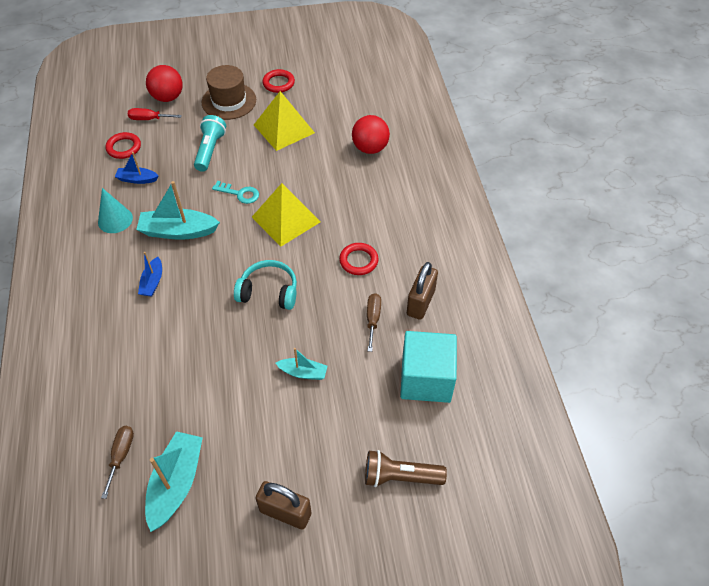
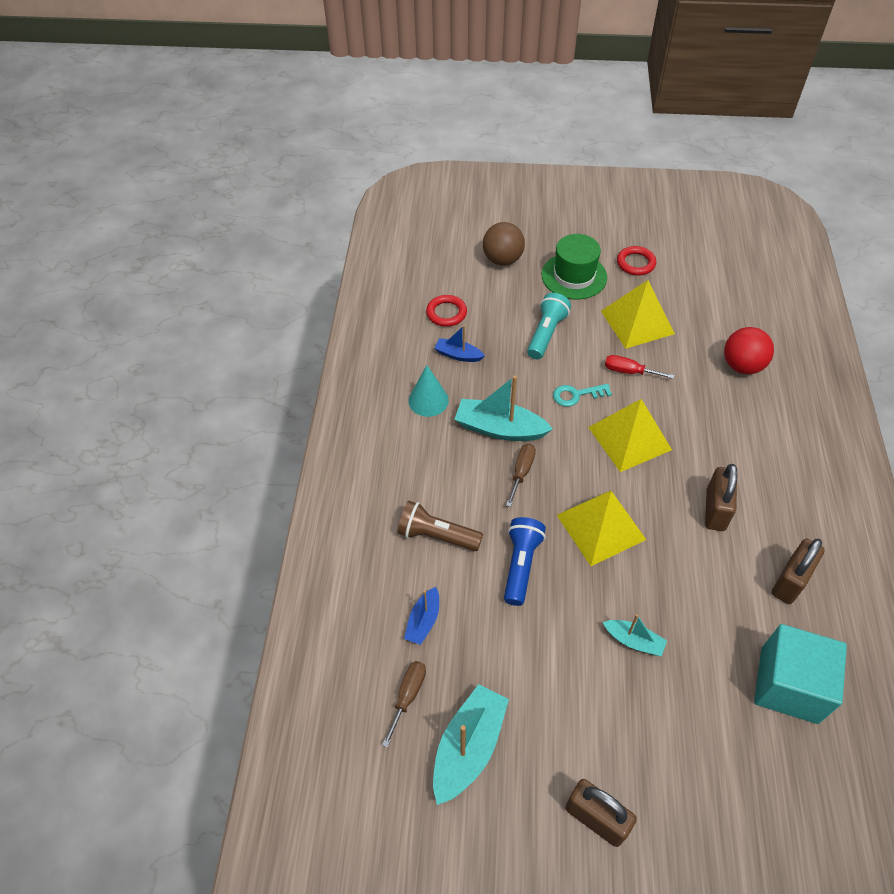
camera: 15 degrees right, 0 degrees up
(149, 119) = (478, 283): red screwdriver -> red screwdriver (629, 371)
(152, 282) = (464, 486): blue boat -> blue boat (423, 621)
(168, 97) = (502, 260): red ball -> brown ball
(206, 334) = (521, 565): none -> blue flashlight
(229, 101) = (574, 276): brown hat -> green hat
(239, 193) = (576, 395): turquoise key -> turquoise key turned 135 degrees clockwise
(269, 291) = (601, 527): turquoise headphones -> yellow pyramid
(358, 261) = (715, 510): red ring -> brown padlock
(373, 319) = (727, 590): brown screwdriver -> brown screwdriver (521, 472)
(400, 476) = (745, 808): brown flashlight -> brown flashlight (437, 535)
+ + + + + + +
JOB ITEM:
The answer should be an exact copy of the material, with its pictures removed.

WRITTEN REPLY:
camera: 15 degrees right, 0 degrees up
(149, 119) = (478, 283): red screwdriver -> red screwdriver (629, 371)
(152, 282) = (464, 486): blue boat -> blue boat (423, 621)
(168, 97) = (502, 260): red ball -> brown ball
(206, 334) = (521, 565): none -> blue flashlight
(229, 101) = (574, 276): brown hat -> green hat
(239, 193) = (576, 395): turquoise key -> turquoise key turned 135 degrees clockwise
(269, 291) = (601, 527): turquoise headphones -> yellow pyramid
(358, 261) = (715, 510): red ring -> brown padlock
(373, 319) = (727, 590): brown screwdriver -> brown screwdriver (521, 472)
(400, 476) = (745, 808): brown flashlight -> brown flashlight (437, 535)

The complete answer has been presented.